### [GIVEN INFORMATION]
================

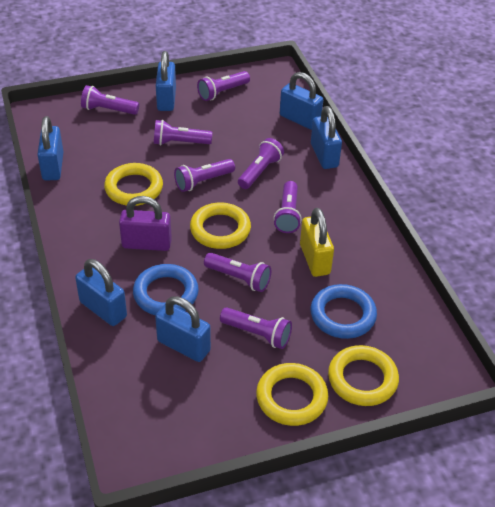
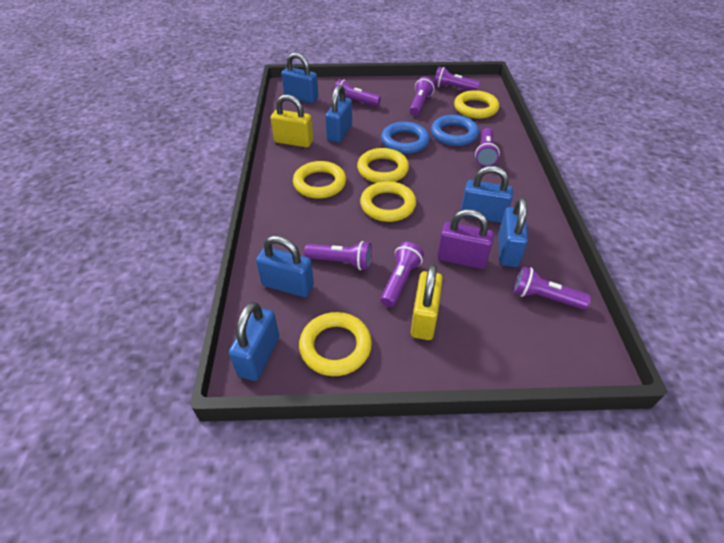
purple flashlight: 8 -> 7
yellow padlock: 1 -> 2
yellow ring: 4 -> 5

================

Omit the pictures, then copy out all the data exactly as it stands.

purple flashlight: 8 -> 7
yellow padlock: 1 -> 2
yellow ring: 4 -> 5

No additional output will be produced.